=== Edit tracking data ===
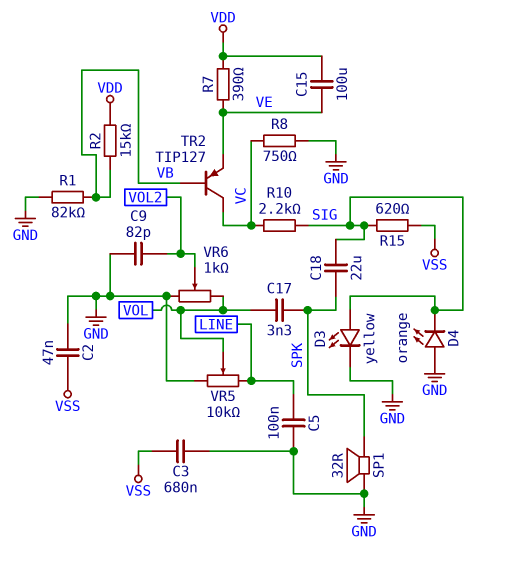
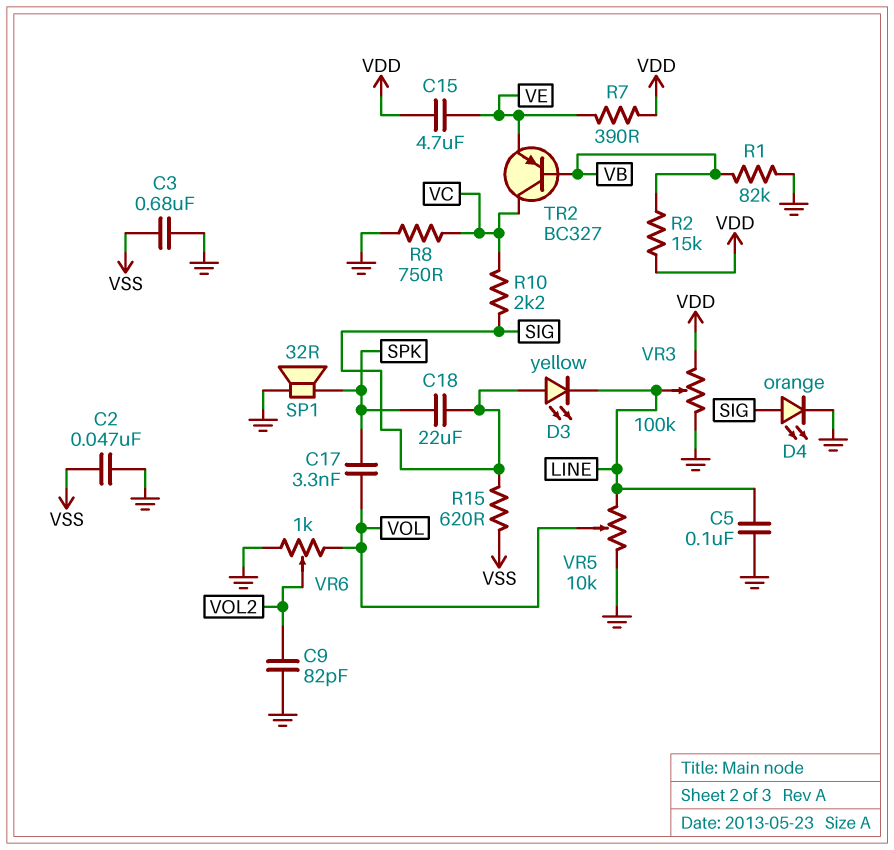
C15: 100uF (VDD, VE) -> 4.7uF (VDD, VE)
D3: LED yellow (A SIG, K GND) -> LED yellow (A SIG, K LINE)
D4: LED orange (A GND, K SIG) -> LED orange (A SIG, K GND)
TR2: PNP TIP127 (B VB, C VC, E VE) -> PNP BC327 (B VB, C VC, E VE)
VR3: none -> 100k (GND, VDD, wiper LINE)

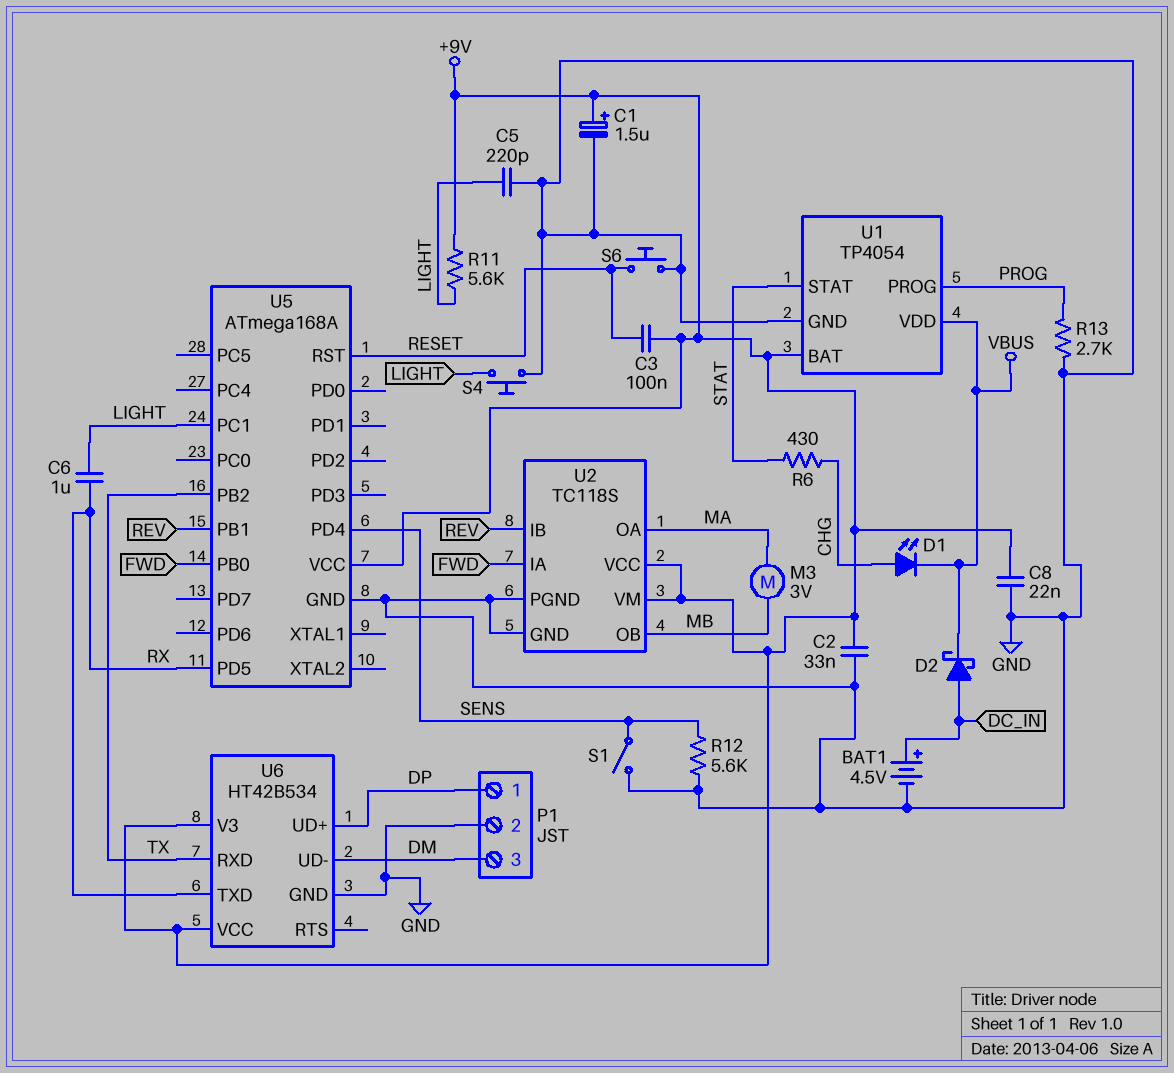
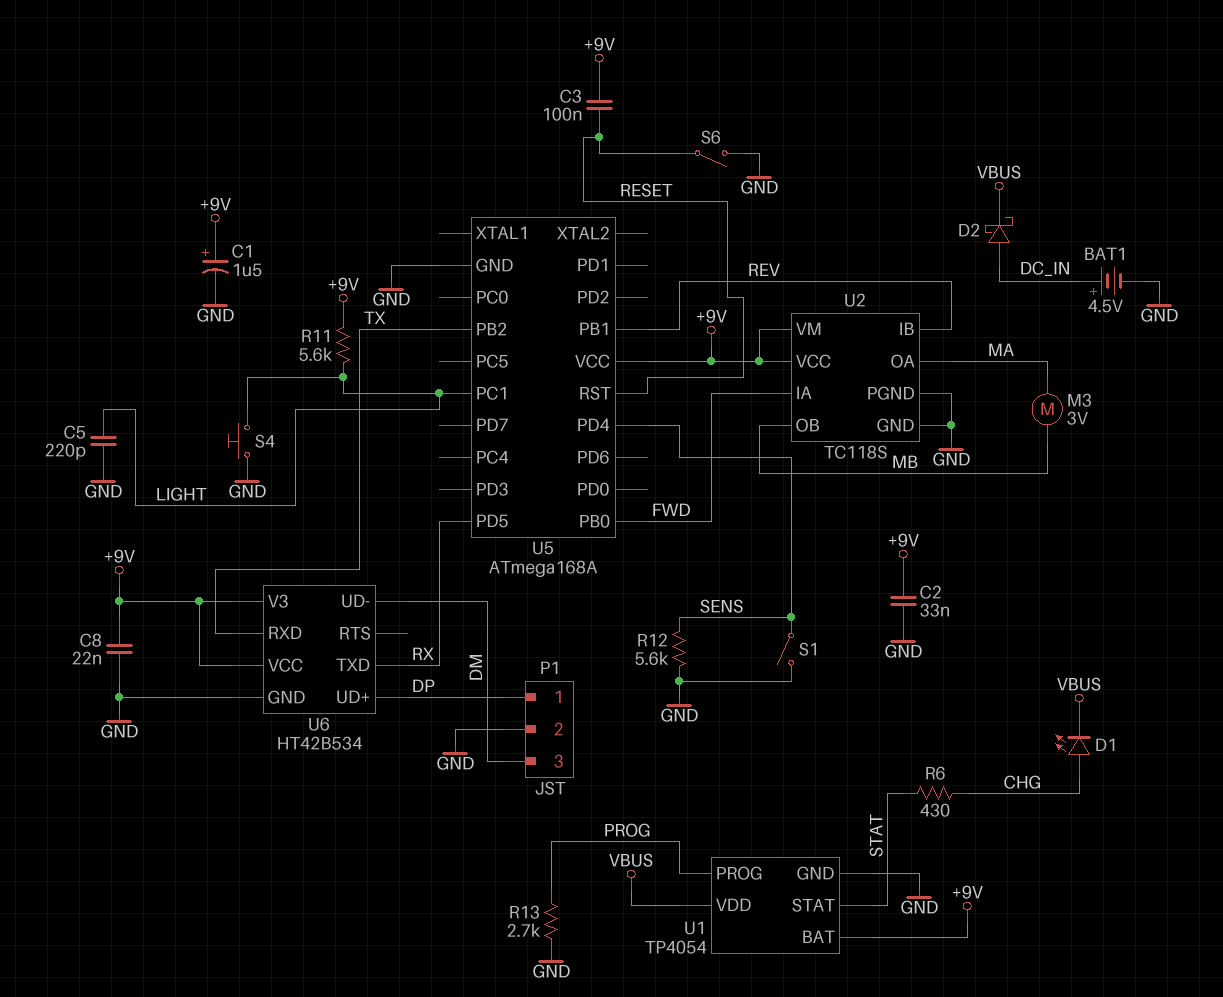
C6: 1uF (LIGHT, RX) -> none
S6: button (GND, RESET) -> switch (GND, RESET)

=== Task description ===
Here the job is to print all the entries above exactly, minus the images.

=== Solution to this task ===
C15: 100uF (VDD, VE) -> 4.7uF (VDD, VE)
D3: LED yellow (A SIG, K GND) -> LED yellow (A SIG, K LINE)
D4: LED orange (A GND, K SIG) -> LED orange (A SIG, K GND)
TR2: PNP TIP127 (B VB, C VC, E VE) -> PNP BC327 (B VB, C VC, E VE)
VR3: none -> 100k (GND, VDD, wiper LINE)

C6: 1uF (LIGHT, RX) -> none
S6: button (GND, RESET) -> switch (GND, RESET)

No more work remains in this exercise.